**Data under study**
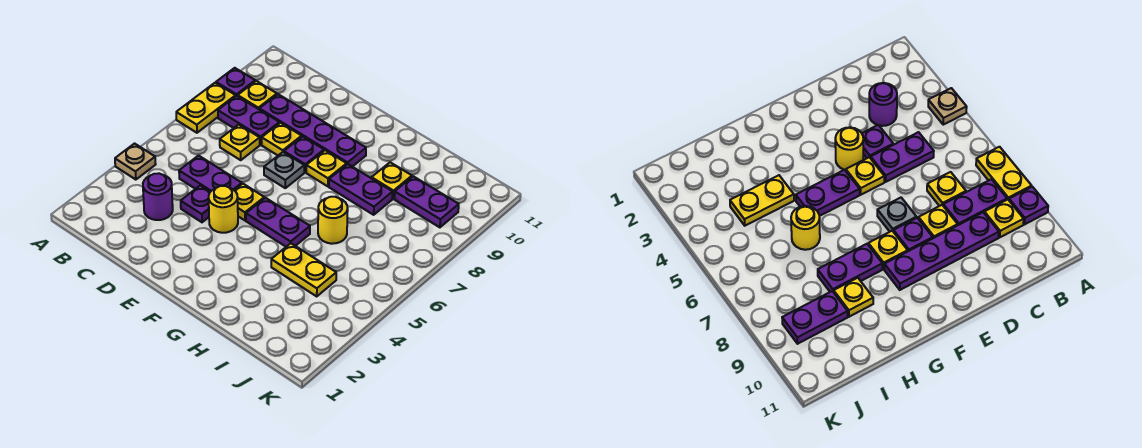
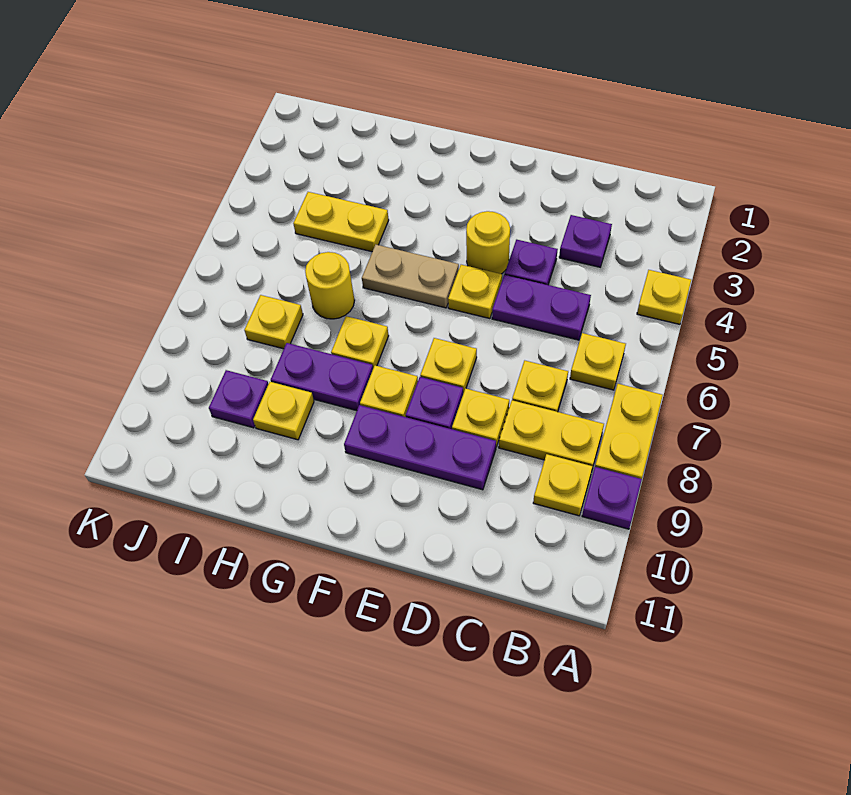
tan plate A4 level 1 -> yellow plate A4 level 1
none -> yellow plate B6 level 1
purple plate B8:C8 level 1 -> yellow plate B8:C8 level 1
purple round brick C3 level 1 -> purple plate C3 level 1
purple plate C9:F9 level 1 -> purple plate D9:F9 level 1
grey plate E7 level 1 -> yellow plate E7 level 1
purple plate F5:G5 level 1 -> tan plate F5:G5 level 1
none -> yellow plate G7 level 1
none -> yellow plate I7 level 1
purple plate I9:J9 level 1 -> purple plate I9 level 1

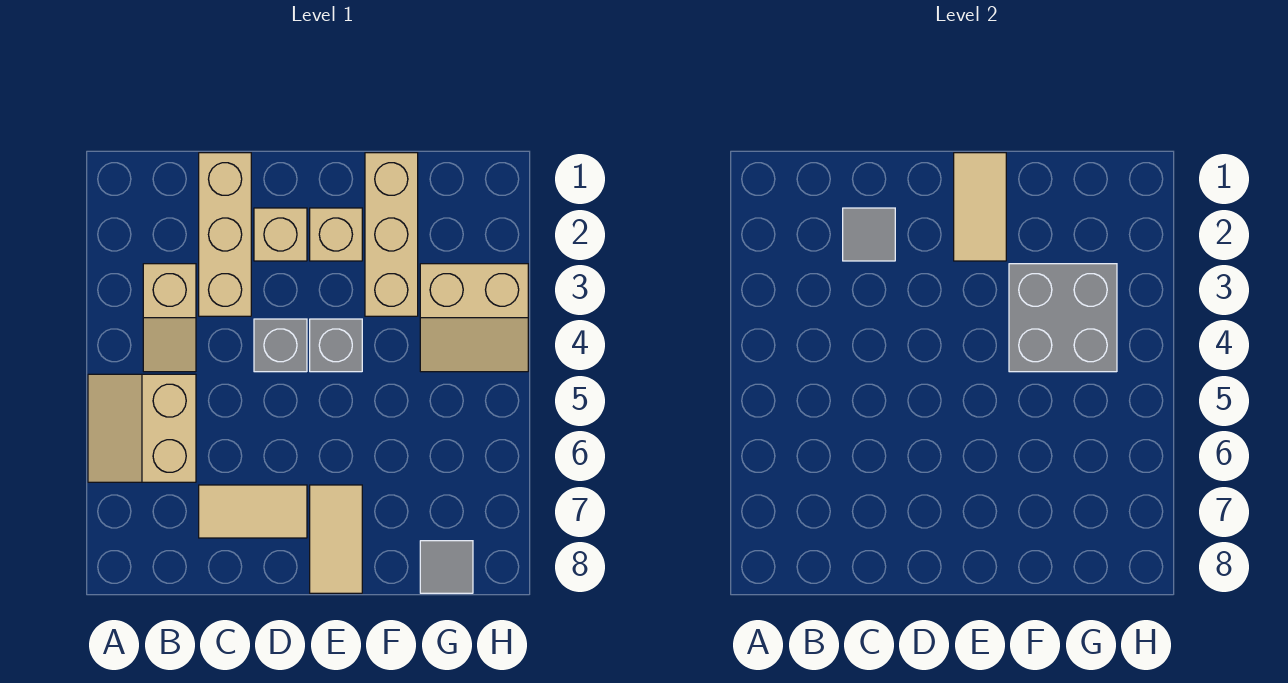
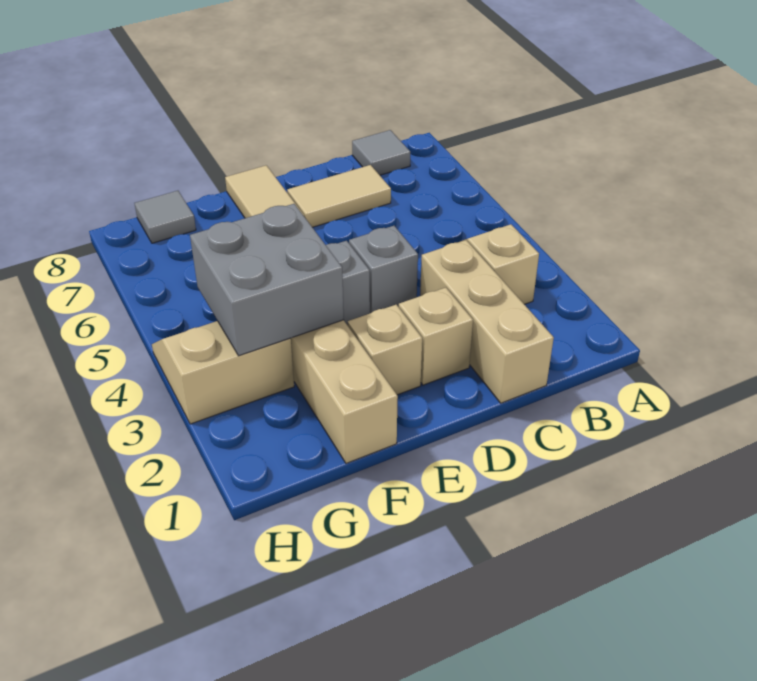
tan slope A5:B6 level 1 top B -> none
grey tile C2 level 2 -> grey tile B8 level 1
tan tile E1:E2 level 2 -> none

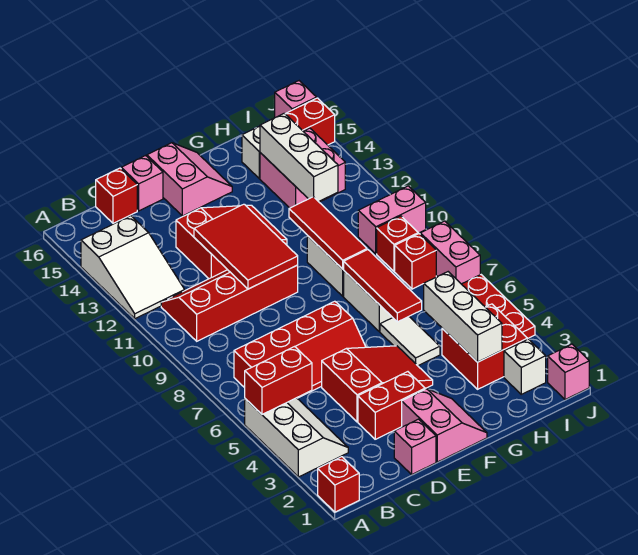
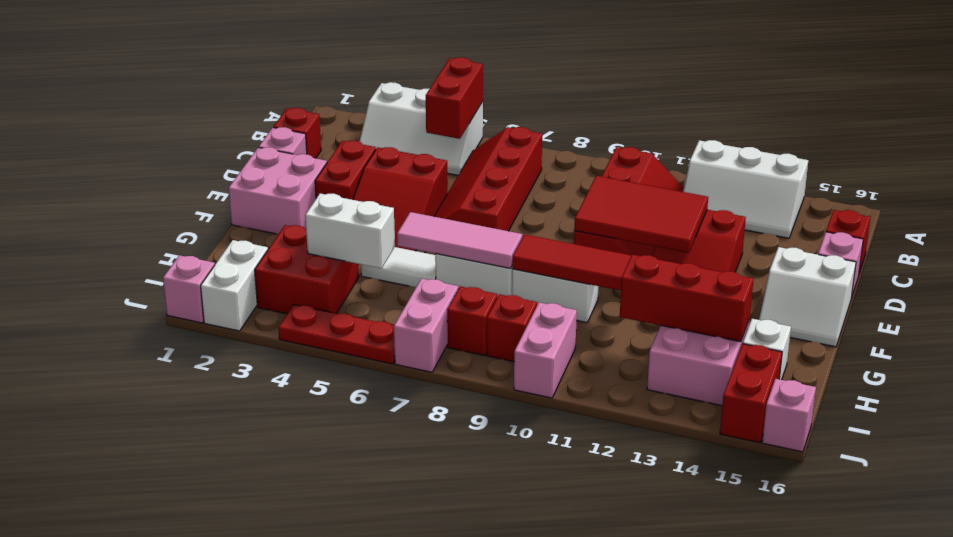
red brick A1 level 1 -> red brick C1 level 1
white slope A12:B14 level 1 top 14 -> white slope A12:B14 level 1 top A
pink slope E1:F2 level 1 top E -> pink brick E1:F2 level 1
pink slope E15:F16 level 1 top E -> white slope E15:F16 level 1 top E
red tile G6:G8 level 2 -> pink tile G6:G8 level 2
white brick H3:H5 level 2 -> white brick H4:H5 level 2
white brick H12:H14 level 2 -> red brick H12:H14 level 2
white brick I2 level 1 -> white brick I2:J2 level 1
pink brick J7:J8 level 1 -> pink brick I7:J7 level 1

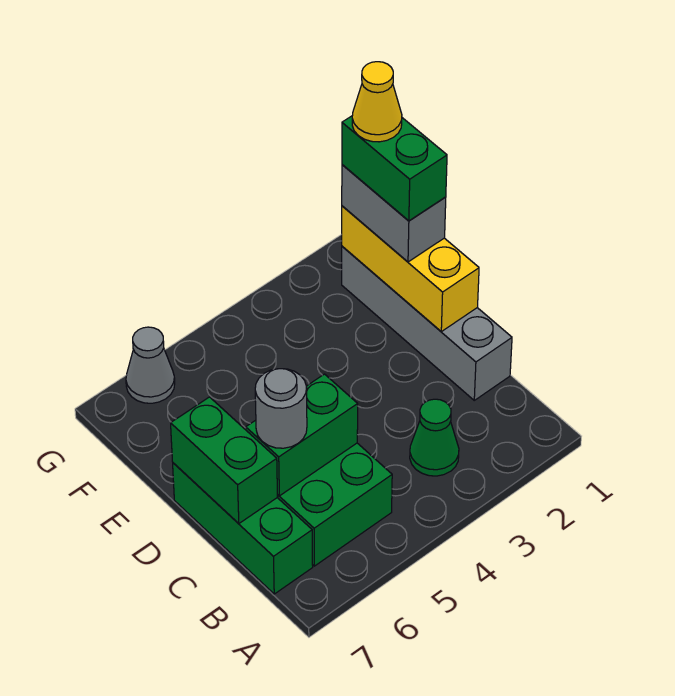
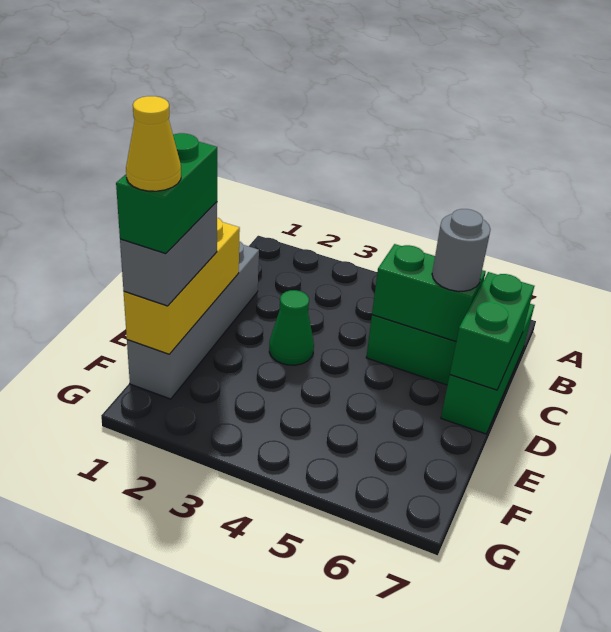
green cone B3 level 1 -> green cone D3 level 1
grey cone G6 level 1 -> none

**What you are asked to do**
Only the lines starting at the one with "purple round brick" and ending at the one with "white slope A12:B14 level 1 top 14" should be printed, each exactly as it appears in the material above; the pictures are to be omitted.

**Expected answer**
purple round brick C3 level 1 -> purple plate C3 level 1
purple plate C9:F9 level 1 -> purple plate D9:F9 level 1
grey plate E7 level 1 -> yellow plate E7 level 1
purple plate F5:G5 level 1 -> tan plate F5:G5 level 1
none -> yellow plate G7 level 1
none -> yellow plate I7 level 1
purple plate I9:J9 level 1 -> purple plate I9 level 1

tan slope A5:B6 level 1 top B -> none
grey tile C2 level 2 -> grey tile B8 level 1
tan tile E1:E2 level 2 -> none

red brick A1 level 1 -> red brick C1 level 1
white slope A12:B14 level 1 top 14 -> white slope A12:B14 level 1 top A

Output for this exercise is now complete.